• [Problem to solve]: Any picture in the listing is left out of the copy; all else is duplicated exactly.
====== Data for this exercise
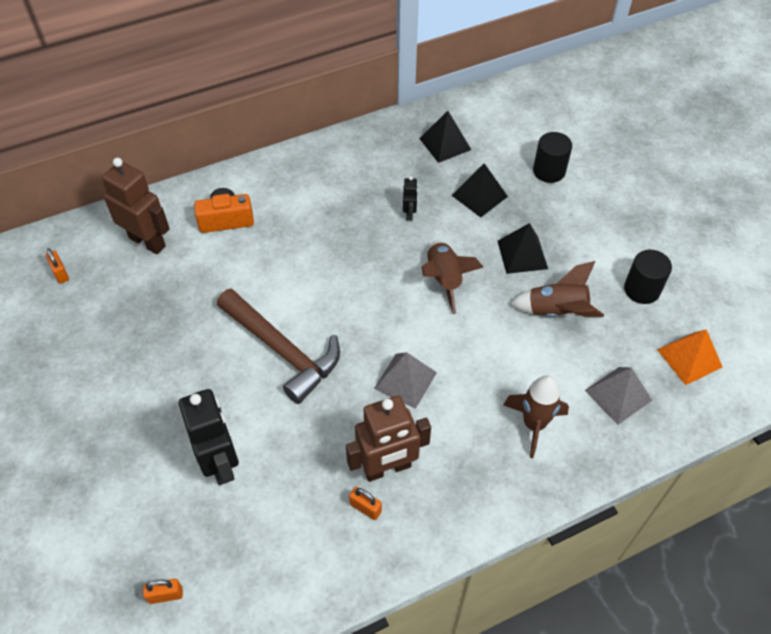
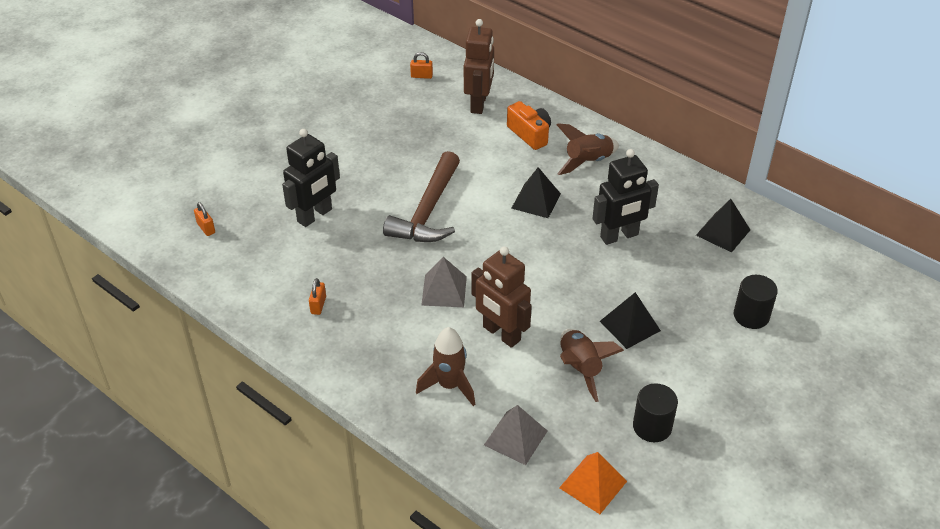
camera: 65 degrees right, 10 degrees down
(60, 273) = (421, 76): orange padlock -> orange padlock turned 60 degrees clockwise
(387, 468) = (358, 306): brown robot -> brown robot (501, 334)
(409, 214) = (619, 236): black robot -> black robot, size x2.13
(444, 280) = (562, 282): brown rocket -> brown rocket (588, 162)
(479, 196) = (678, 275): black pyramid -> black pyramid (536, 201)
============
• [Exercise answer]:
camera: 65 degrees right, 10 degrees down
(60, 273) = (421, 76): orange padlock -> orange padlock turned 60 degrees clockwise
(387, 468) = (358, 306): brown robot -> brown robot (501, 334)
(409, 214) = (619, 236): black robot -> black robot, size x2.13
(444, 280) = (562, 282): brown rocket -> brown rocket (588, 162)
(479, 196) = (678, 275): black pyramid -> black pyramid (536, 201)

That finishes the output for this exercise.